_Action item_.
Would you give the listing back word for word once its pictures are removed?

_Records for the exercise_.

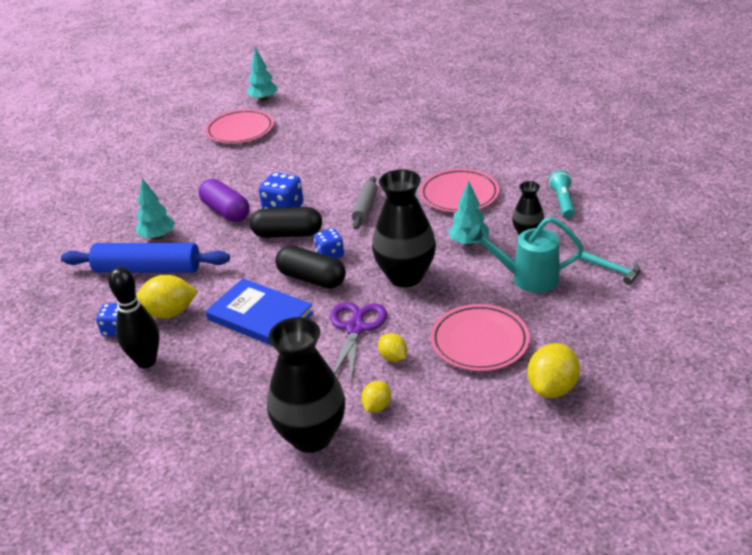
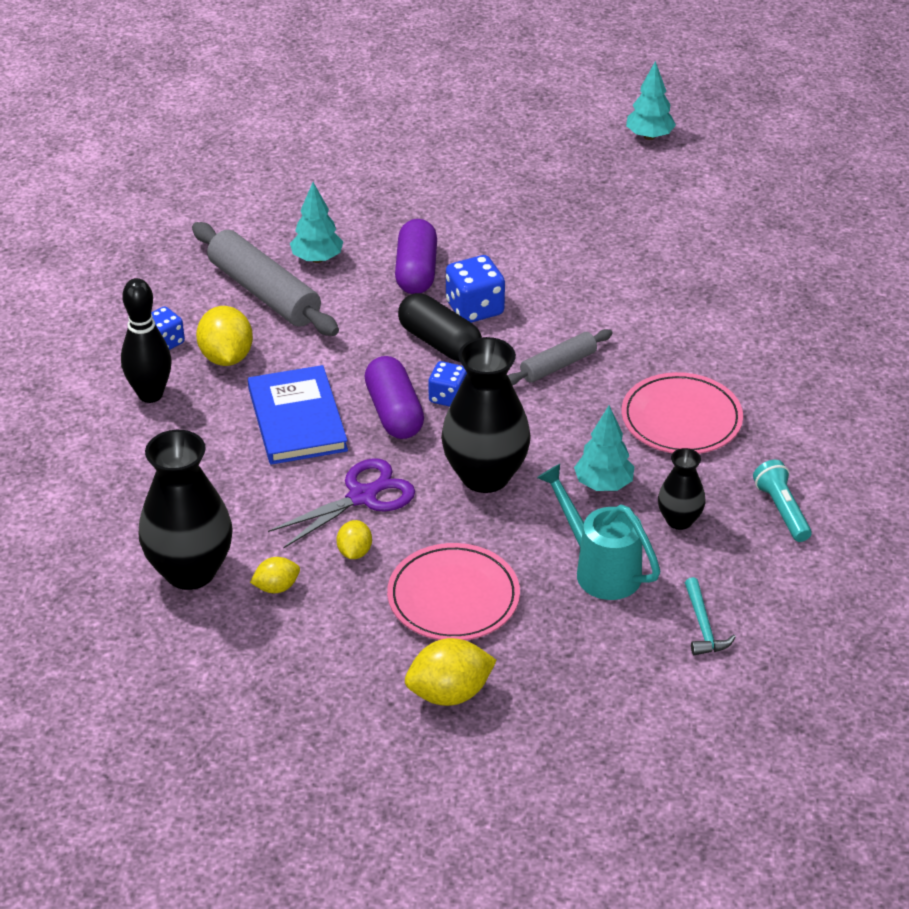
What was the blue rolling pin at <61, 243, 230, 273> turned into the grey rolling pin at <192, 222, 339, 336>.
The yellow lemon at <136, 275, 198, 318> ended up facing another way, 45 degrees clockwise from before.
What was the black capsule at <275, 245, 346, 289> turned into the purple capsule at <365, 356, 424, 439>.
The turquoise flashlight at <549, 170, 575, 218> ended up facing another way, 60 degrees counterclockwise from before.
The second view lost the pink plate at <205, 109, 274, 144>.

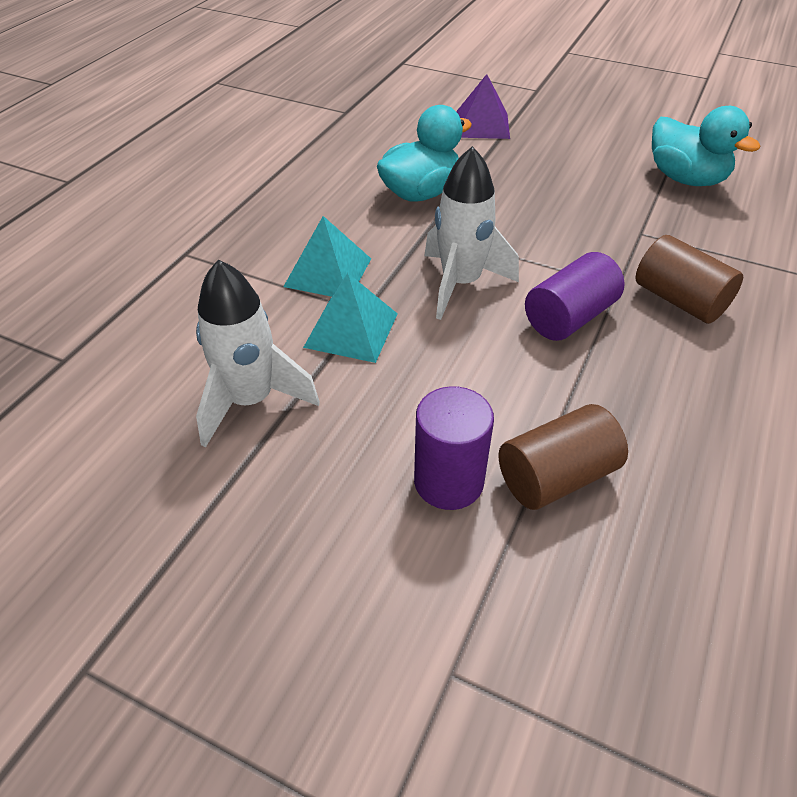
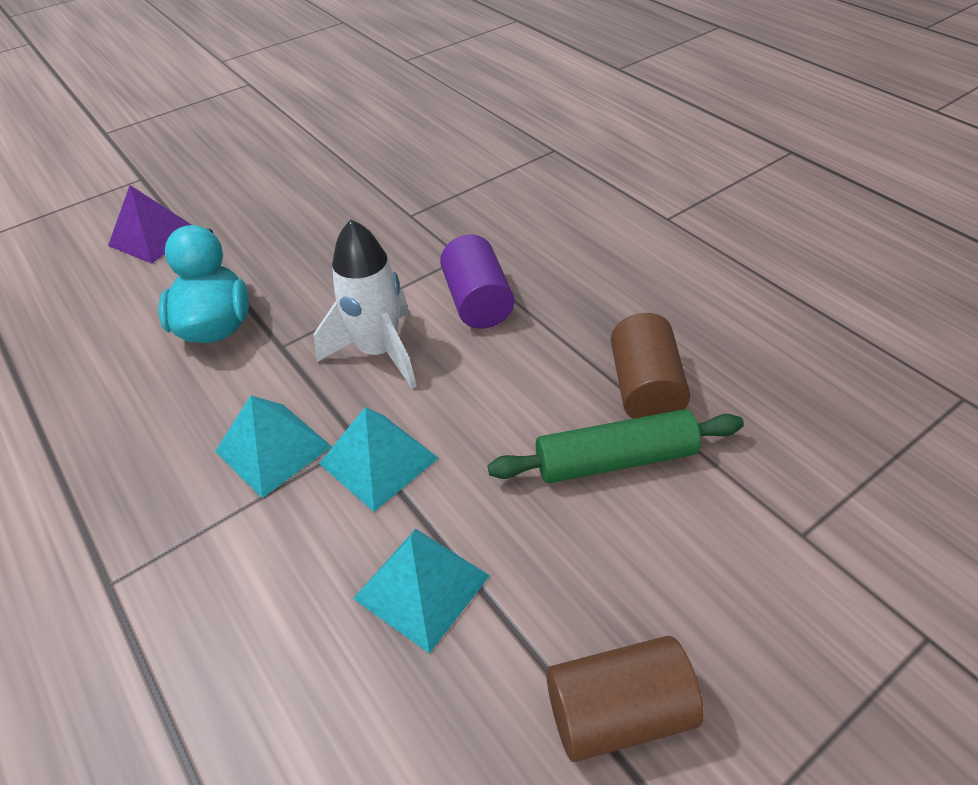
Where the white rocket stood at <196, 259, 320, 448>, the turquoise pyramid came to stand at <353, 528, 490, 653>.
Where the purple cylinder stood at <414, 386, 494, 510>, the green rolling pin came to stand at <488, 409, 744, 483>.
The brown cylinder ended up elsewhere, having gone from <635, 235, 743, 324> to <546, 636, 704, 762>.
The second view lost the turquoise duck at <652, 106, 760, 186>.

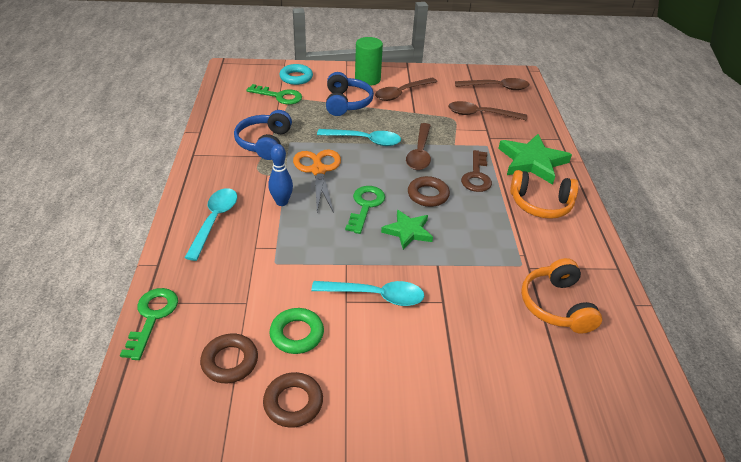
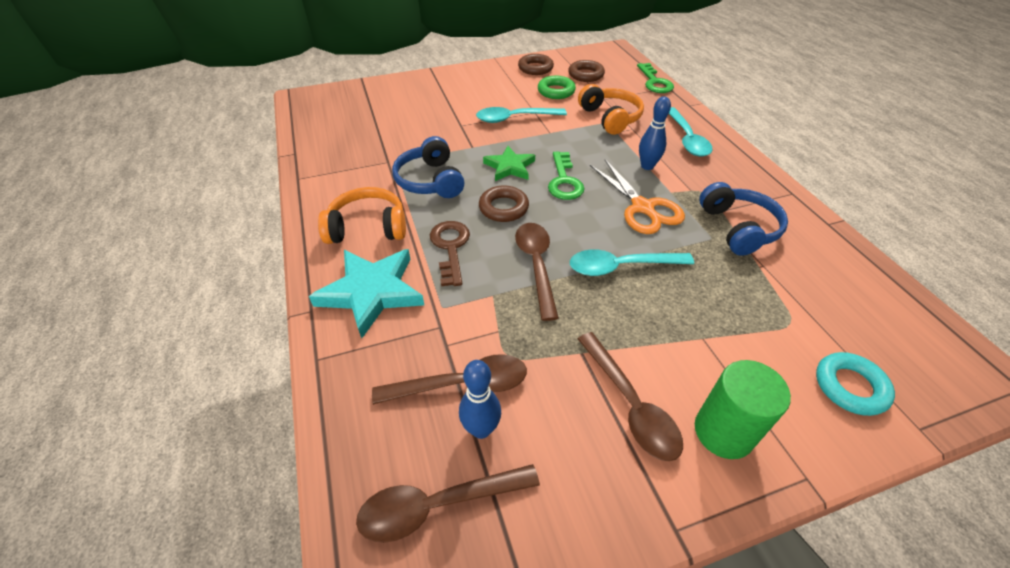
What was the green star at <498, 134, 572, 185> turned into the turquoise star at <309, 249, 424, 338>.
The blue headphones ended up elsewhere, having gone from <326, 72, 374, 116> to <392, 136, 464, 198>.
The second view gained the blue bowling pin at <459, 360, 501, 439>.
The orange headphones ended up elsewhere, having gone from <521, 258, 602, 334> to <578, 84, 644, 135>.
The brown spoon at <375, 78, 438, 101> ended up facing another way, 120 degrees clockwise from before.
The second view lost the green key at <246, 84, 302, 104>.

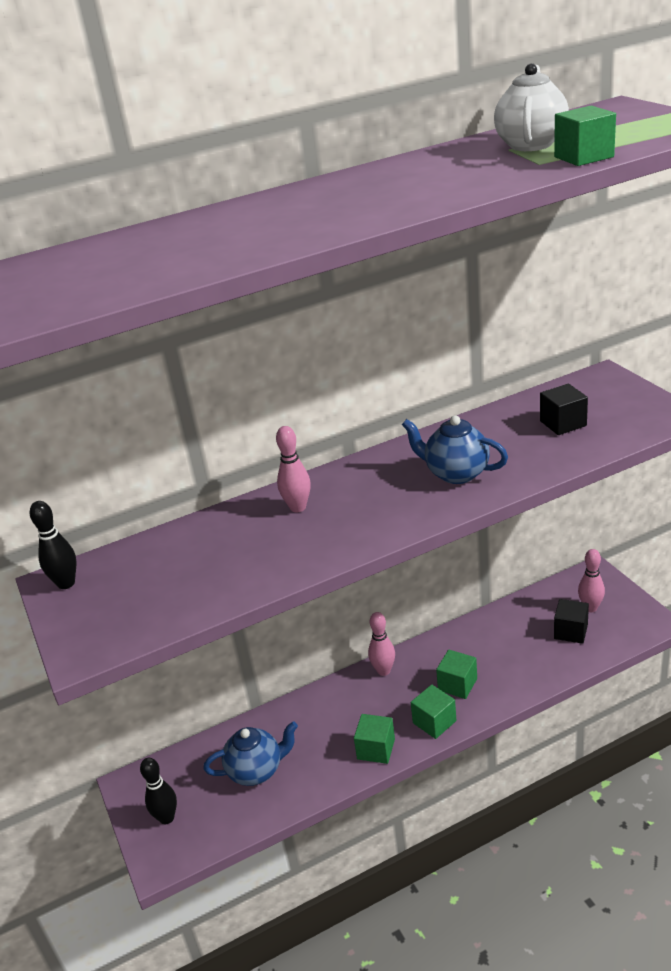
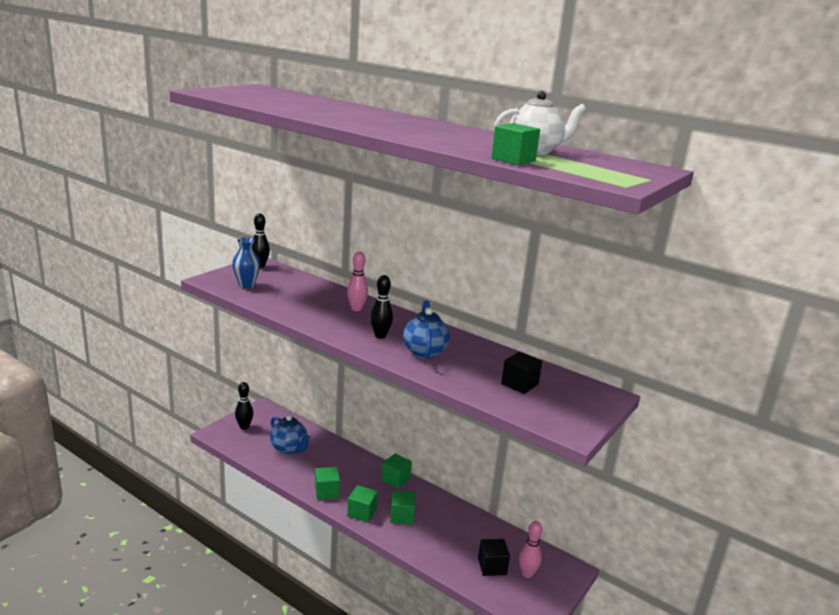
The second view gained the blue vase at <232, 237, 260, 288>.
The second view gained the black bowling pin at <370, 275, 393, 339>.
Where the pink bowling pin stood at <368, 612, 395, 676>, the green cube came to stand at <381, 453, 412, 488>.

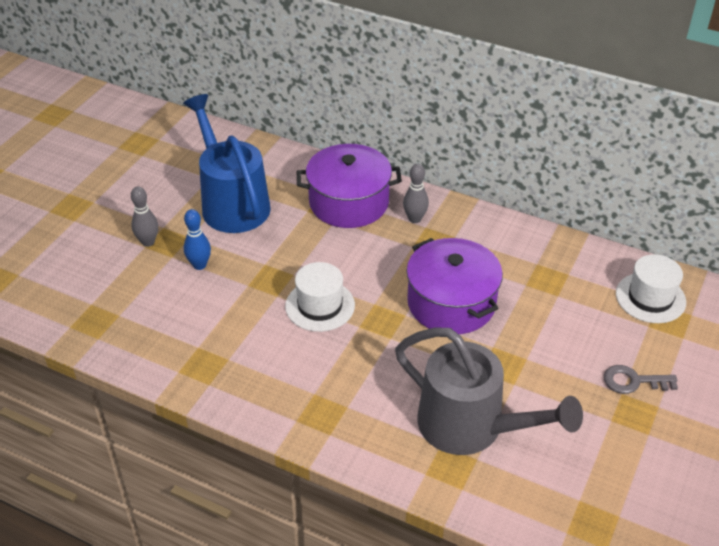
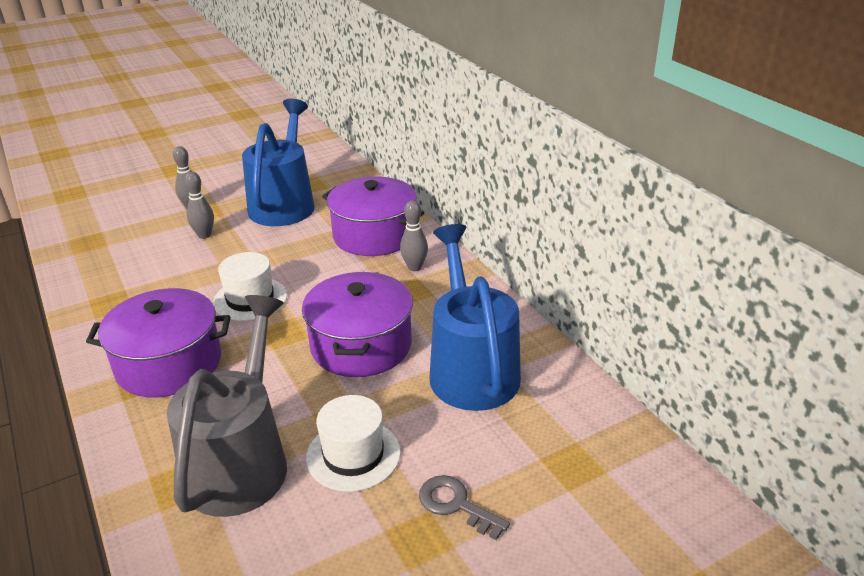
The second view gained the purple pot at <86, 288, 231, 397>.
The grey watering can at <395, 327, 583, 455> ended up facing another way, 150 degrees counterclockwise from before.
What was the blue bowling pin at <184, 209, 211, 270> turned into the grey bowling pin at <185, 171, 214, 239>.
The white hat ended up elsewhere, having gone from <616, 254, 686, 323> to <306, 395, 401, 492>.
The second view gained the blue watering can at <429, 224, 521, 411>.

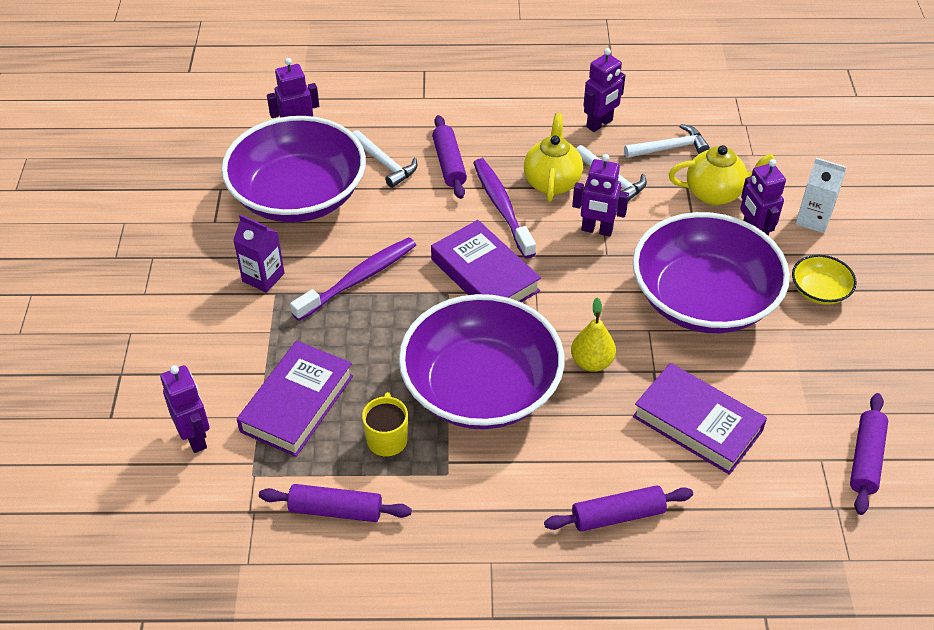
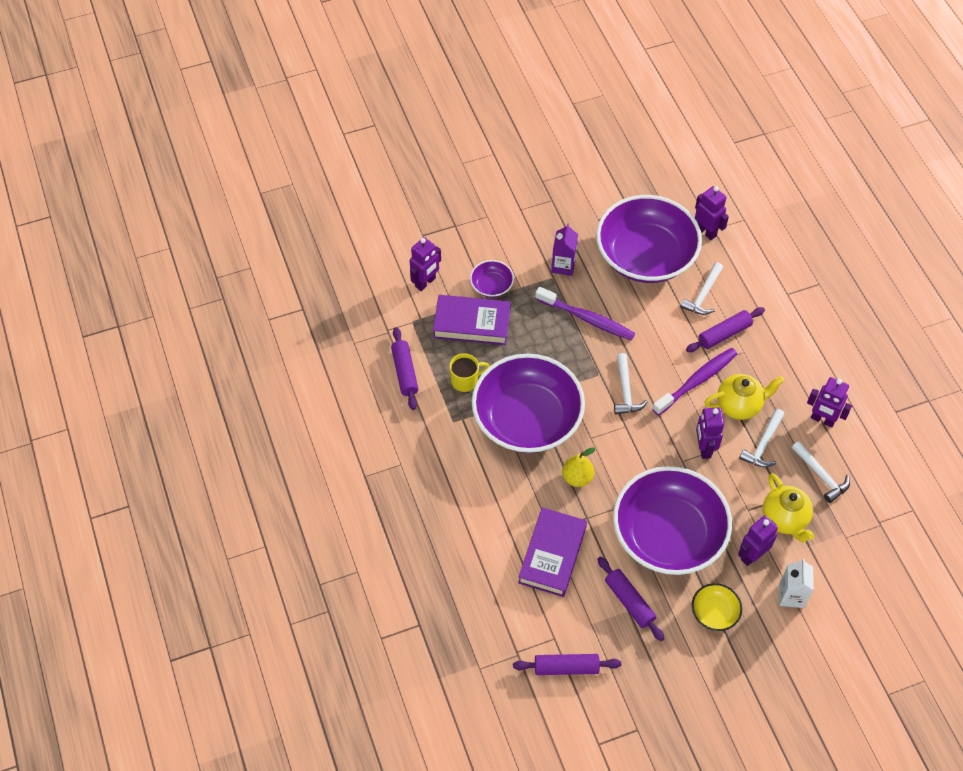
The second view gained the purple bowl at <470, 260, 514, 297>.
The purple rolling pin ended up elsewhere, having gone from <544, 485, 693, 532> to <597, 556, 665, 641>.
Where the purple book stood at <431, 220, 541, 302>, the white hammer came to stand at <614, 353, 648, 414>.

_Worked solution_.
What was the blue rolling pin at <61, 243, 230, 273> turned into the grey rolling pin at <192, 222, 339, 336>.
The yellow lemon at <136, 275, 198, 318> ended up facing another way, 45 degrees clockwise from before.
What was the black capsule at <275, 245, 346, 289> turned into the purple capsule at <365, 356, 424, 439>.
The turquoise flashlight at <549, 170, 575, 218> ended up facing another way, 60 degrees counterclockwise from before.
The second view lost the pink plate at <205, 109, 274, 144>.

Where the white rocket stood at <196, 259, 320, 448>, the turquoise pyramid came to stand at <353, 528, 490, 653>.
Where the purple cylinder stood at <414, 386, 494, 510>, the green rolling pin came to stand at <488, 409, 744, 483>.
The brown cylinder ended up elsewhere, having gone from <635, 235, 743, 324> to <546, 636, 704, 762>.
The second view lost the turquoise duck at <652, 106, 760, 186>.

What was the green star at <498, 134, 572, 185> turned into the turquoise star at <309, 249, 424, 338>.
The blue headphones ended up elsewhere, having gone from <326, 72, 374, 116> to <392, 136, 464, 198>.
The second view gained the blue bowling pin at <459, 360, 501, 439>.
The orange headphones ended up elsewhere, having gone from <521, 258, 602, 334> to <578, 84, 644, 135>.
The brown spoon at <375, 78, 438, 101> ended up facing another way, 120 degrees clockwise from before.
The second view lost the green key at <246, 84, 302, 104>.

The second view gained the blue vase at <232, 237, 260, 288>.
The second view gained the black bowling pin at <370, 275, 393, 339>.
Where the pink bowling pin stood at <368, 612, 395, 676>, the green cube came to stand at <381, 453, 412, 488>.

The second view gained the purple pot at <86, 288, 231, 397>.
The grey watering can at <395, 327, 583, 455> ended up facing another way, 150 degrees counterclockwise from before.
What was the blue bowling pin at <184, 209, 211, 270> turned into the grey bowling pin at <185, 171, 214, 239>.
The white hat ended up elsewhere, having gone from <616, 254, 686, 323> to <306, 395, 401, 492>.
The second view gained the blue watering can at <429, 224, 521, 411>.

The second view gained the purple bowl at <470, 260, 514, 297>.
The purple rolling pin ended up elsewhere, having gone from <544, 485, 693, 532> to <597, 556, 665, 641>.
Where the purple book stood at <431, 220, 541, 302>, the white hammer came to stand at <614, 353, 648, 414>.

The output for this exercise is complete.